[Image comparison data]
*-*-*

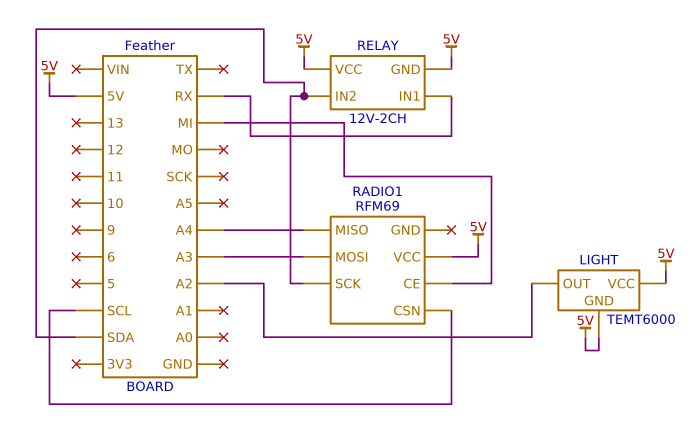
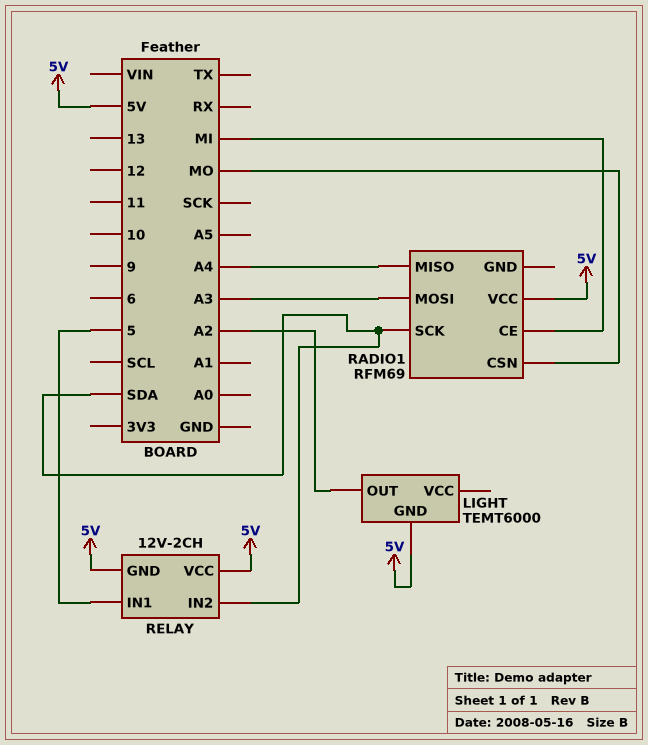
LIGHT pin VCC: 5V -> none
RADIO1 pin CSN: SCL -> MO
RELAY pin IN1: RX -> 5

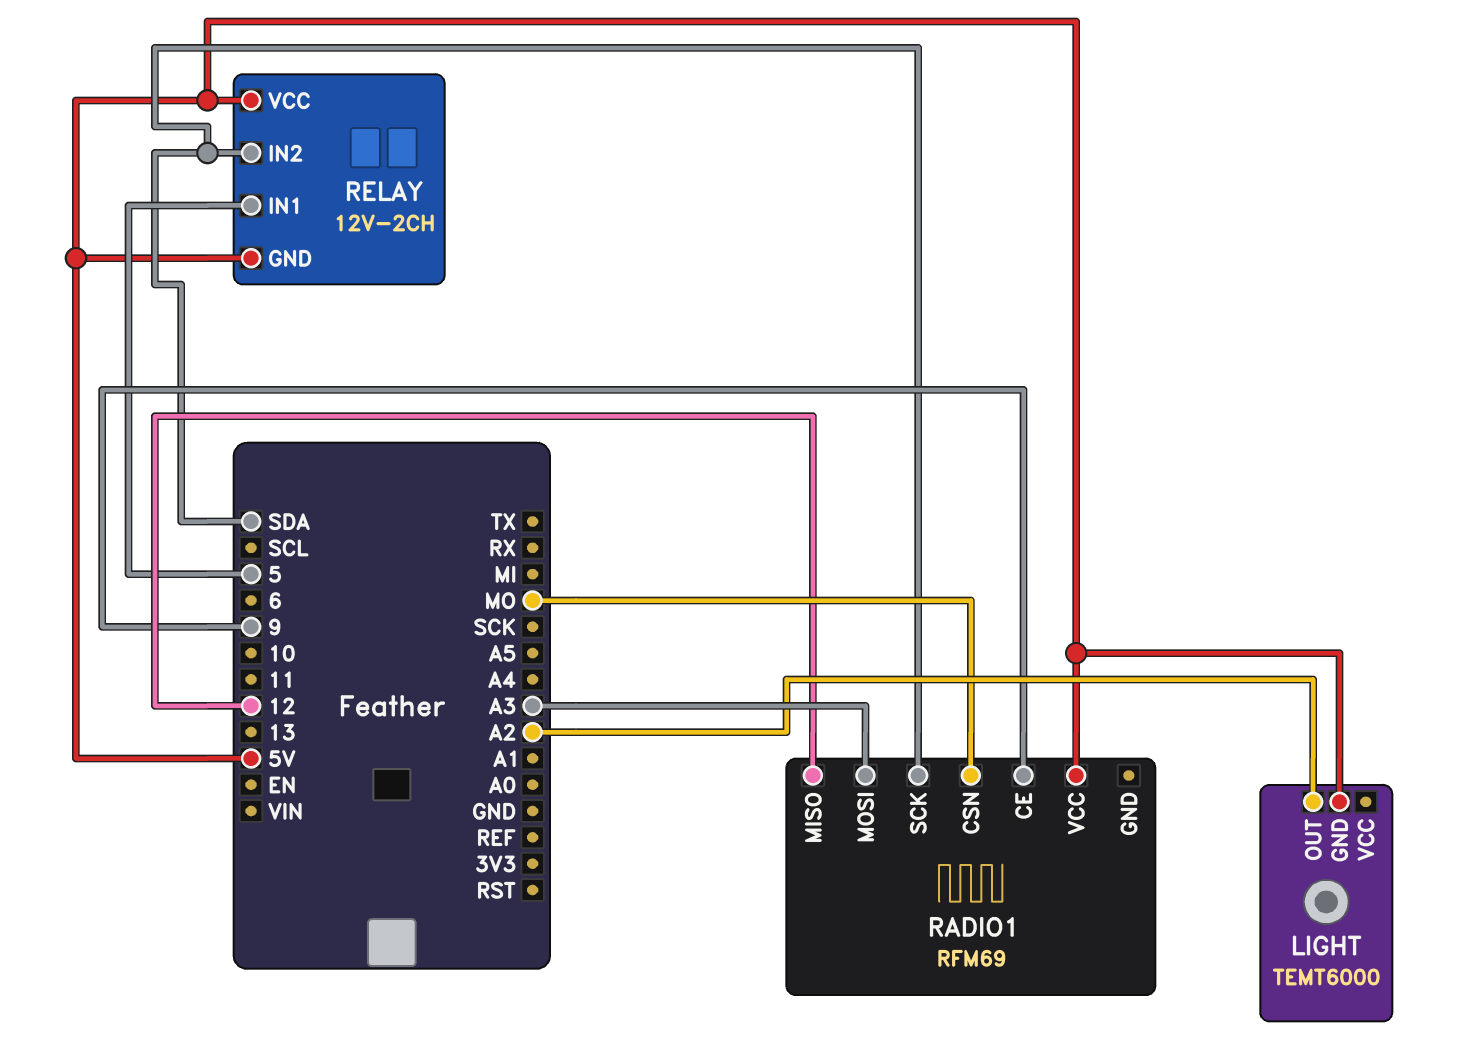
RADIO1 pin CE: MI -> 9
RADIO1 pin MISO: A4 -> 12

*-*-*

● **What to work on**
Reprint each of the records exactly and skip the images.

● **Task solution**
LIGHT pin VCC: 5V -> none
RADIO1 pin CSN: SCL -> MO
RELAY pin IN1: RX -> 5

RADIO1 pin CE: MI -> 9
RADIO1 pin MISO: A4 -> 12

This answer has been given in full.